:: TASK STATEMENT ::
From the first line to the last, output the data exactly as it stands, minus its pictures.
*** Begin section ***
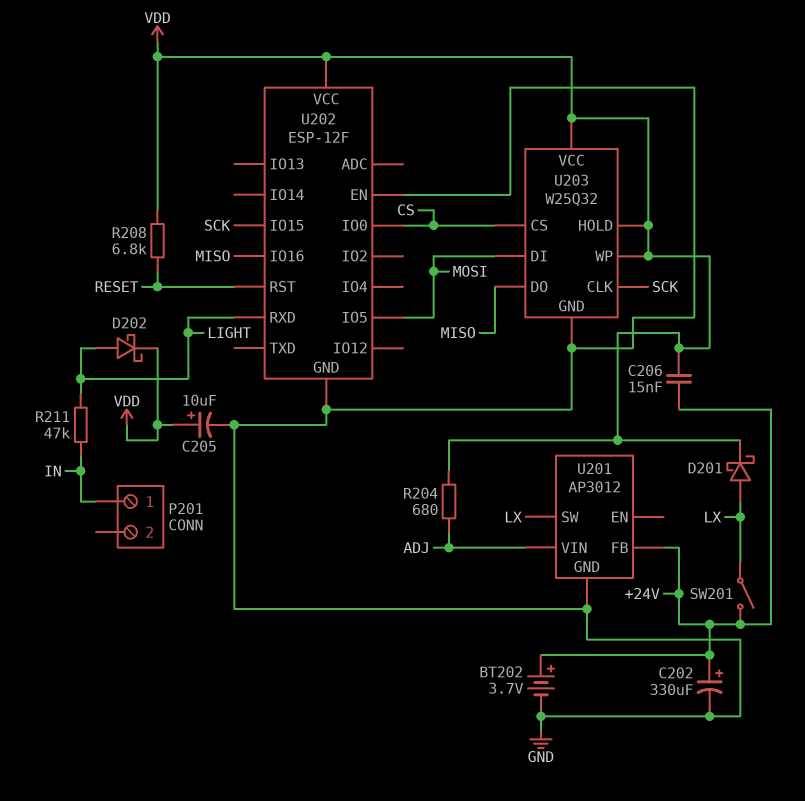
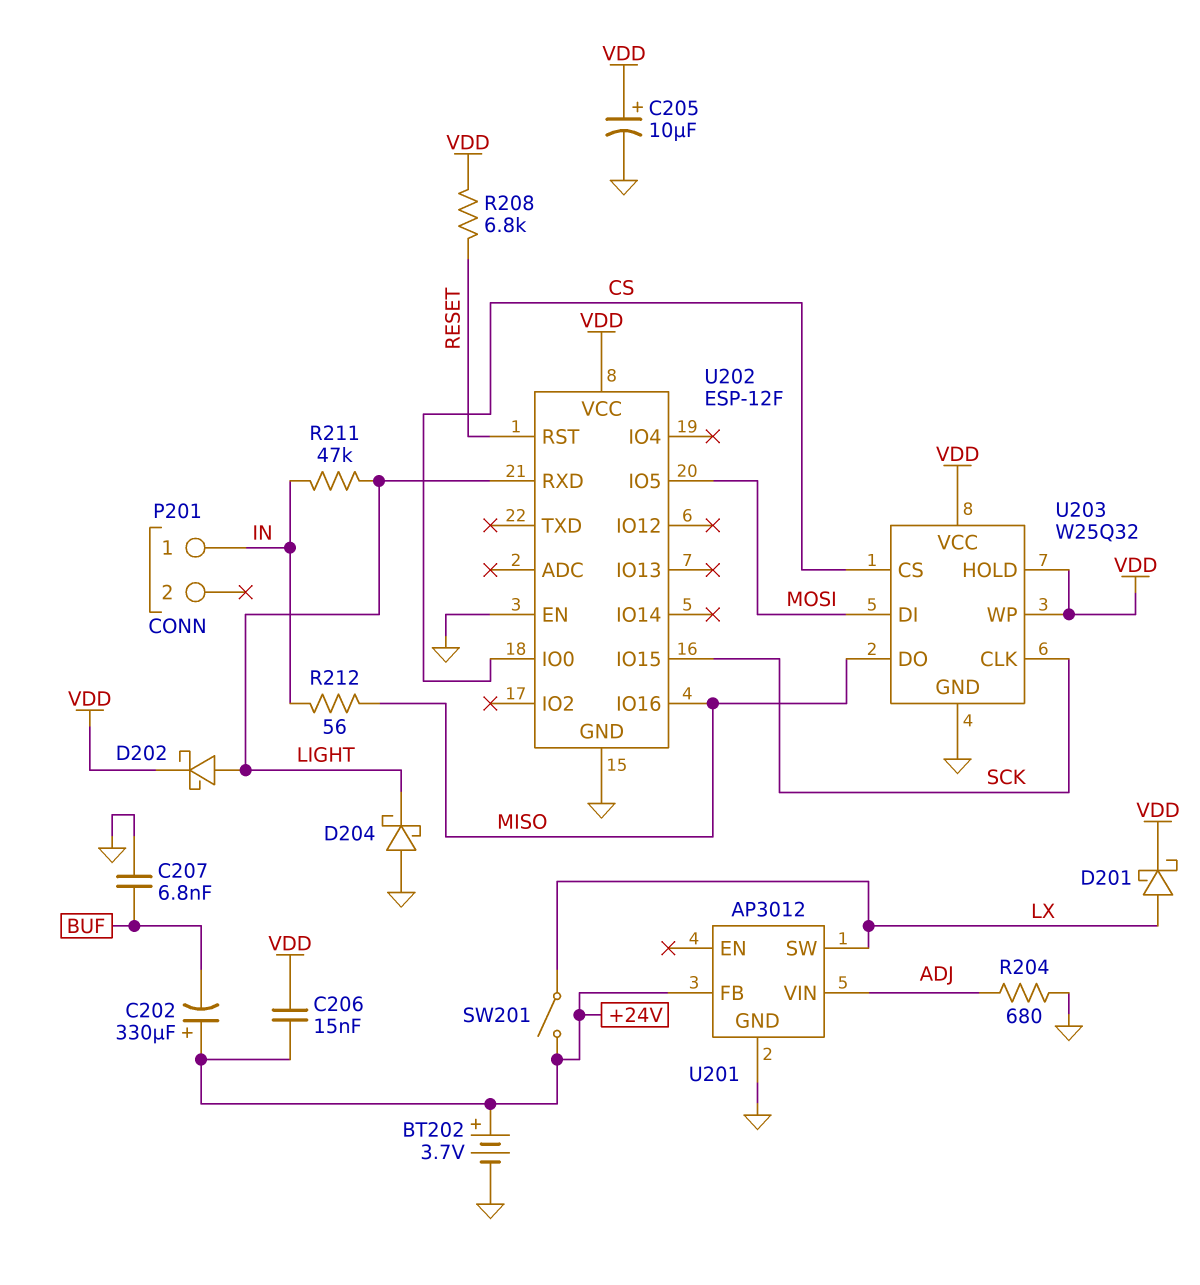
C202: 330uF (plus +24V, minus GND) -> 330uF (plus +24V, minus BUF)
C207: none -> 6.8nF (BUF, GND)
D204: none -> schottky (A GND, K LIGHT)
R204: 680 (ADJ, VDD) -> 680 (ADJ, GND)
R212: none -> 56 (IN, MISO)

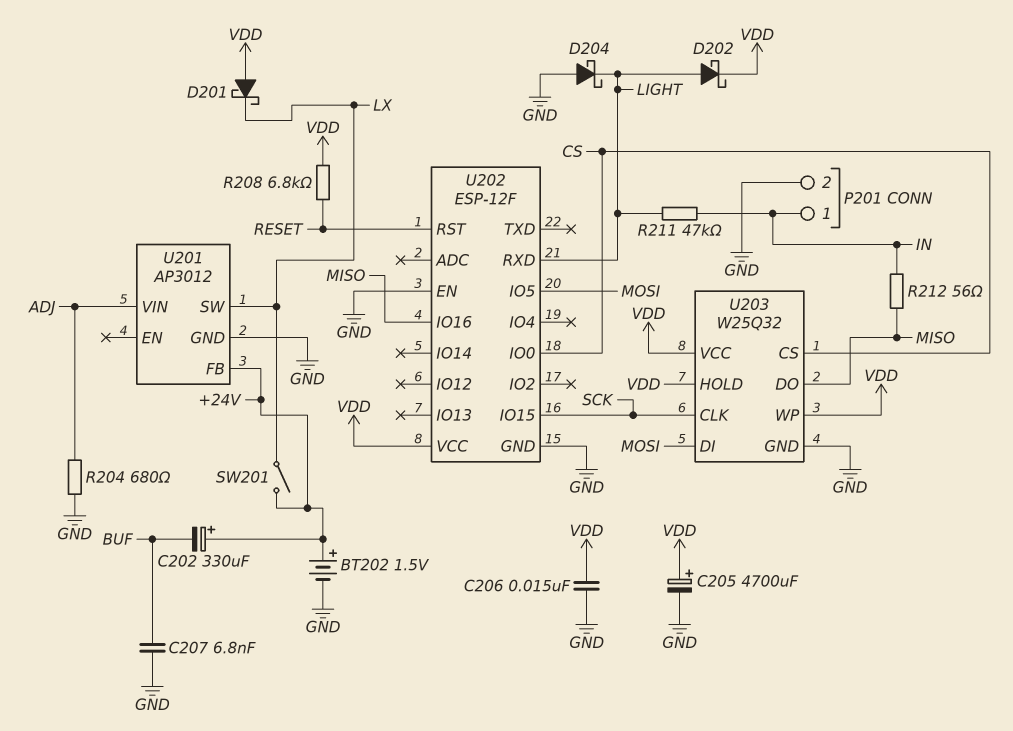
BT202: 3.7V (plus +24V, minus GND) -> 1.5V (plus +24V, minus GND)
C205: 10uF (plus VDD, minus GND) -> 4700uF (plus VDD, minus GND)
C206: 15nF (+24V, VDD) -> 15nF (GND, VDD)
D201: schottky (A LX, K VDD) -> schottky (A VDD, K LX)
P201 pin 2: none -> GND

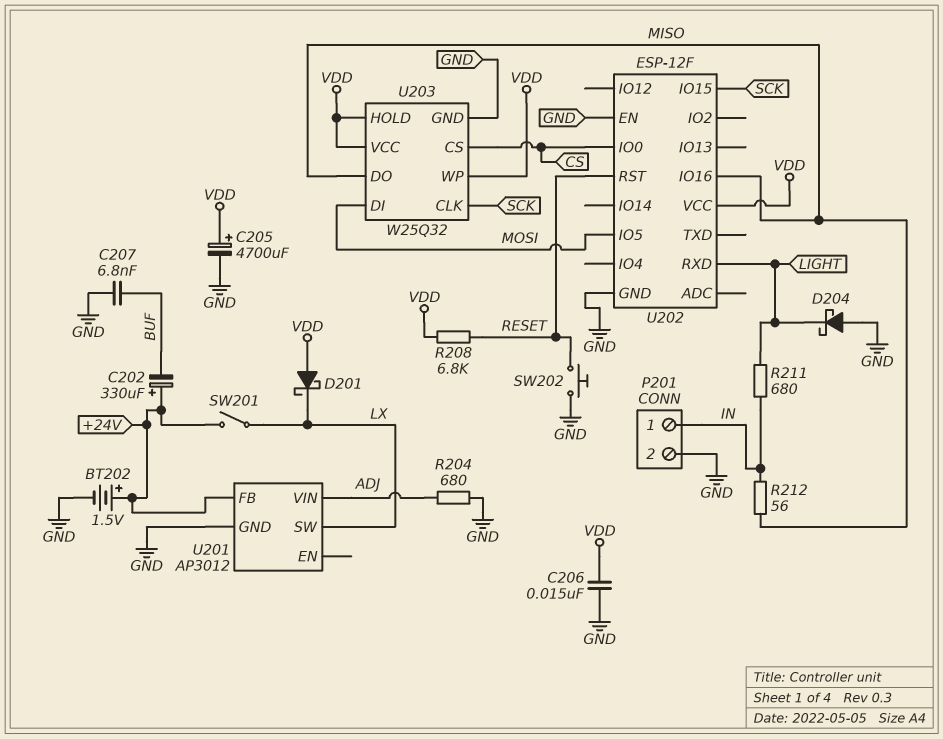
D202: schottky (A LIGHT, K VDD) -> none
R211: 47k (IN, LIGHT) -> 680 (IN, LIGHT)
SW202: none -> button (GND, RESET)

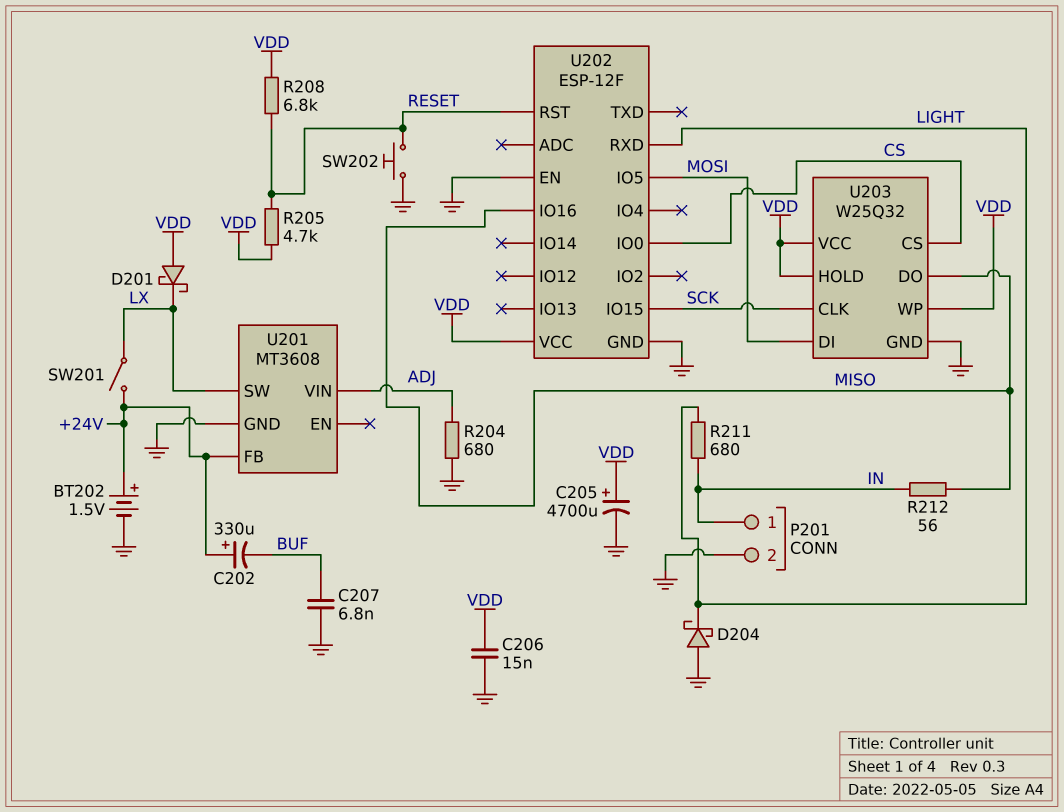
R205: none -> 4.7k (RESET, VDD)
U201: AP3012 -> MT3608

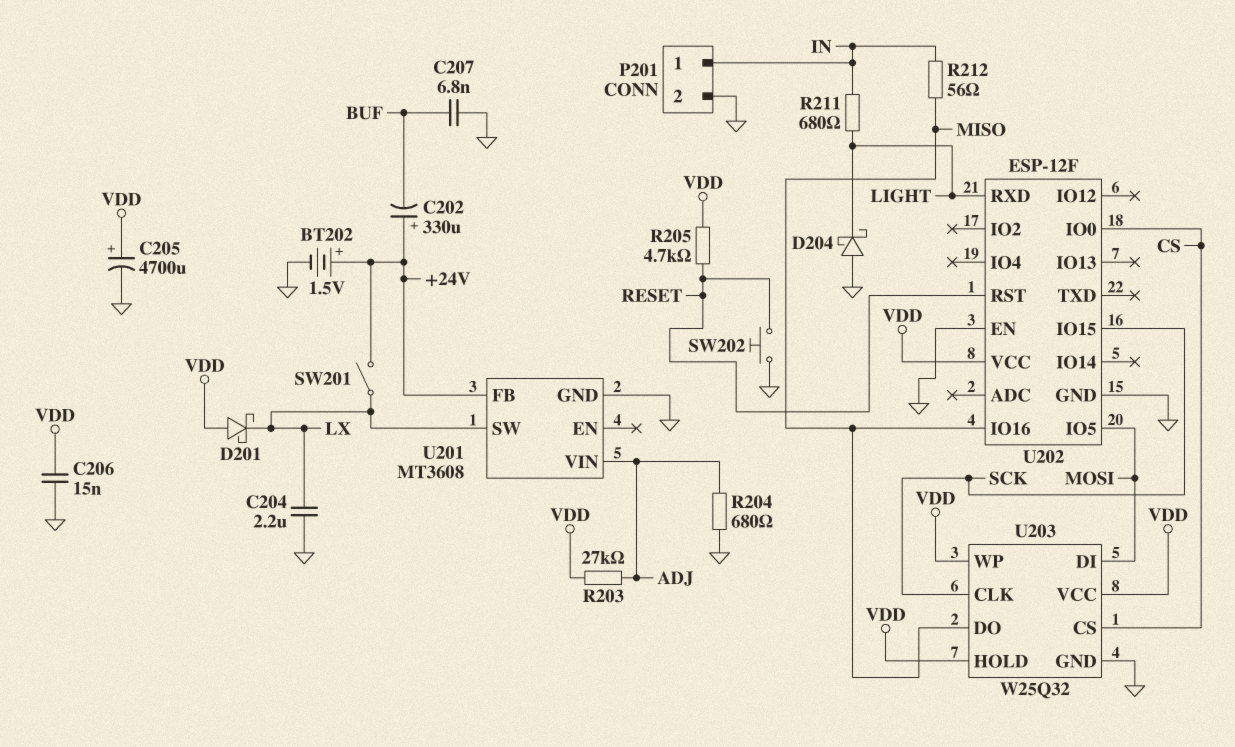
C204: none -> 2.2uF (GND, LX)
R203: none -> 27k (ADJ, VDD)
R208: 6.8k (RESET, VDD) -> none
*** End section ***
:: TASK OUTPUT ::
C202: 330uF (plus +24V, minus GND) -> 330uF (plus +24V, minus BUF)
C207: none -> 6.8nF (BUF, GND)
D204: none -> schottky (A GND, K LIGHT)
R204: 680 (ADJ, VDD) -> 680 (ADJ, GND)
R212: none -> 56 (IN, MISO)

BT202: 3.7V (plus +24V, minus GND) -> 1.5V (plus +24V, minus GND)
C205: 10uF (plus VDD, minus GND) -> 4700uF (plus VDD, minus GND)
C206: 15nF (+24V, VDD) -> 15nF (GND, VDD)
D201: schottky (A LX, K VDD) -> schottky (A VDD, K LX)
P201 pin 2: none -> GND

D202: schottky (A LIGHT, K VDD) -> none
R211: 47k (IN, LIGHT) -> 680 (IN, LIGHT)
SW202: none -> button (GND, RESET)

R205: none -> 4.7k (RESET, VDD)
U201: AP3012 -> MT3608

C204: none -> 2.2uF (GND, LX)
R203: none -> 27k (ADJ, VDD)
R208: 6.8k (RESET, VDD) -> none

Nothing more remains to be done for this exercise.